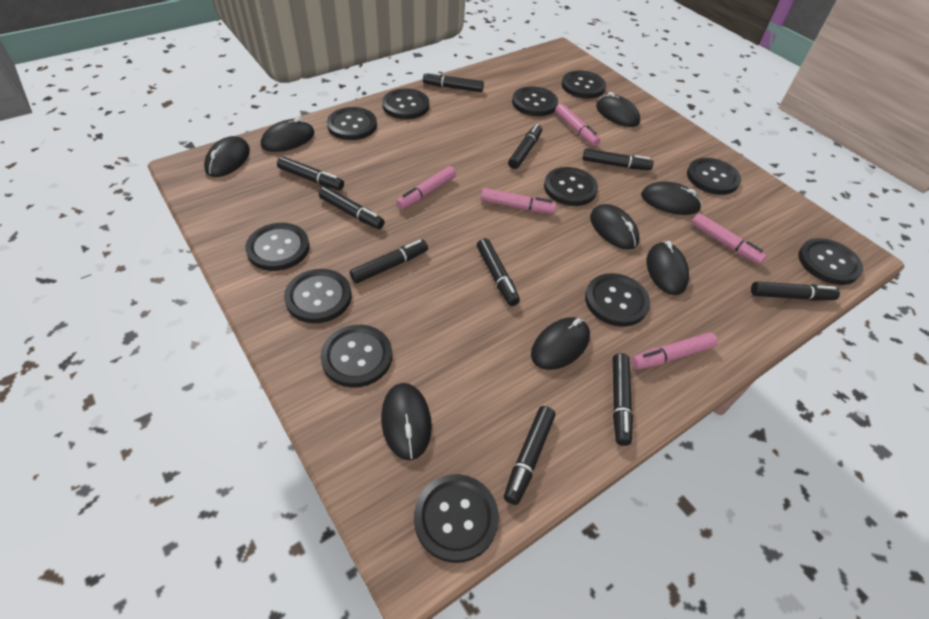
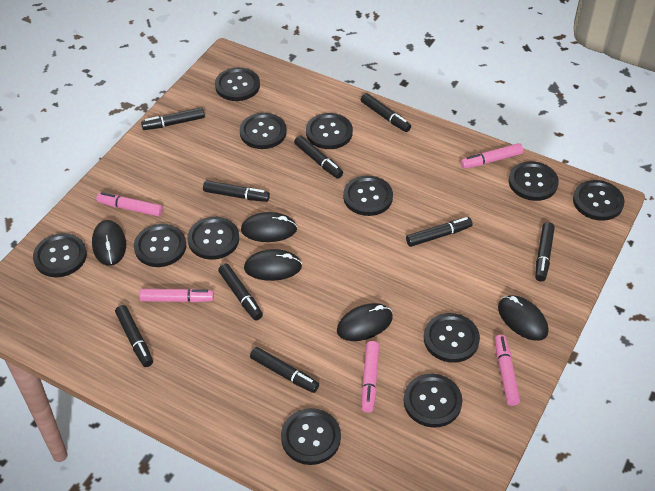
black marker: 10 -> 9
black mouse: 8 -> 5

----

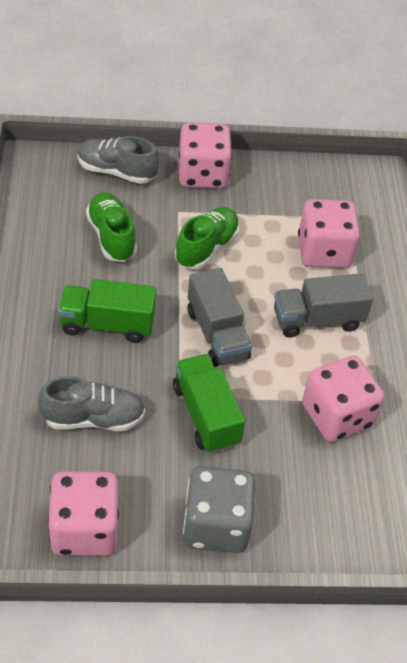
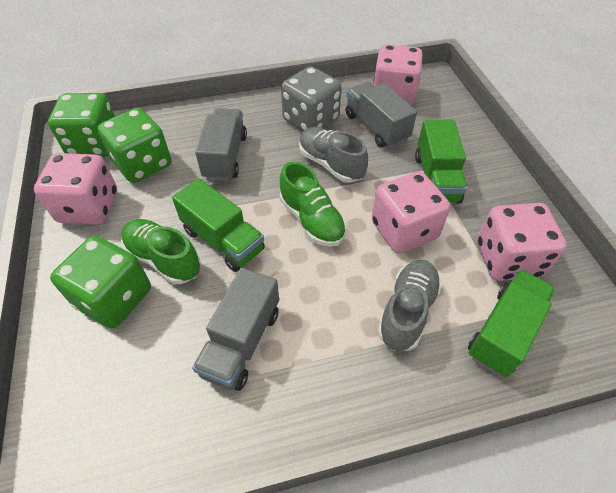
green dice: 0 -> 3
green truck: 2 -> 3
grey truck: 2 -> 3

----

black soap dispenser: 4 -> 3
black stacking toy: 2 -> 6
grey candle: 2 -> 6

----

Give the count of lines in the data shown above that contain "black", and nothing else.

4